# Goal of the exercise
Transcribe each of the rows below verbatim, including every character, coordinate, and format specification.

====== Extracted data

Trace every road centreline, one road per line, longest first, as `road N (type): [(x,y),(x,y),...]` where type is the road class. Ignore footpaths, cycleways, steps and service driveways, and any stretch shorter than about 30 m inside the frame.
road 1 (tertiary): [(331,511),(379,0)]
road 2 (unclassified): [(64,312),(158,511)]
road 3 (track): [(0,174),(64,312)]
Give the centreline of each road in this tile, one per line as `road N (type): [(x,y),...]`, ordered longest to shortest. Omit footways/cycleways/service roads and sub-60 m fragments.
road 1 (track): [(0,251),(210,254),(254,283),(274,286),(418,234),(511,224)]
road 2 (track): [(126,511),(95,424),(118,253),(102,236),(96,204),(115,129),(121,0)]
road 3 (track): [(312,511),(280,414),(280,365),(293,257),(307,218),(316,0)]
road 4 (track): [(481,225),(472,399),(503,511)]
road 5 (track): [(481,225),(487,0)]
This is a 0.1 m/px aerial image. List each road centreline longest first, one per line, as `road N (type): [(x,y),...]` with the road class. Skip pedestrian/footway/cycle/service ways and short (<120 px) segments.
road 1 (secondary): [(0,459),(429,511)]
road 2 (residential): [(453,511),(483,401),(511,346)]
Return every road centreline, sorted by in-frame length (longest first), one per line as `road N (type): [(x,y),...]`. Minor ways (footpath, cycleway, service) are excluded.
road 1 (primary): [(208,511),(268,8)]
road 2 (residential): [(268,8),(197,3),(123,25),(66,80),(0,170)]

============

# Reply to the task
Trace every road centreline, one road per line, longest first, as `road N (type): [(x,y),(x,y),...]` where type is the road class. Ignore footpaths, cycleways, steps and service driveways, and any stretch shorter than about 30 m inside the frame.
road 1 (tertiary): [(331,511),(379,0)]
road 2 (unclassified): [(64,312),(158,511)]
road 3 (track): [(0,174),(64,312)]
Give the centreline of each road in this tile, one per line as `road N (type): [(x,y),...]`, ordered longest to shortest. Omit footways/cycleways/service roads and sub-60 m fragments.
road 1 (track): [(0,251),(210,254),(254,283),(274,286),(418,234),(511,224)]
road 2 (track): [(126,511),(95,424),(118,253),(102,236),(96,204),(115,129),(121,0)]
road 3 (track): [(312,511),(280,414),(280,365),(293,257),(307,218),(316,0)]
road 4 (track): [(481,225),(472,399),(503,511)]
road 5 (track): [(481,225),(487,0)]
This is a 0.1 m/px aerial image. List each road centreline longest first, one per line, as `road N (type): [(x,y),...]` with the road class. Skip pedestrian/footway/cycle/service ways and short (<120 px) segments.
road 1 (secondary): [(0,459),(429,511)]
road 2 (residential): [(453,511),(483,401),(511,346)]
Return every road centreline, sorted by in-frame length (longest first), one per line as `road N (type): [(x,y),...]`. Minor ways (footpath, cycleway, service) are excluded.
road 1 (primary): [(208,511),(268,8)]
road 2 (residential): [(268,8),(197,3),(123,25),(66,80),(0,170)]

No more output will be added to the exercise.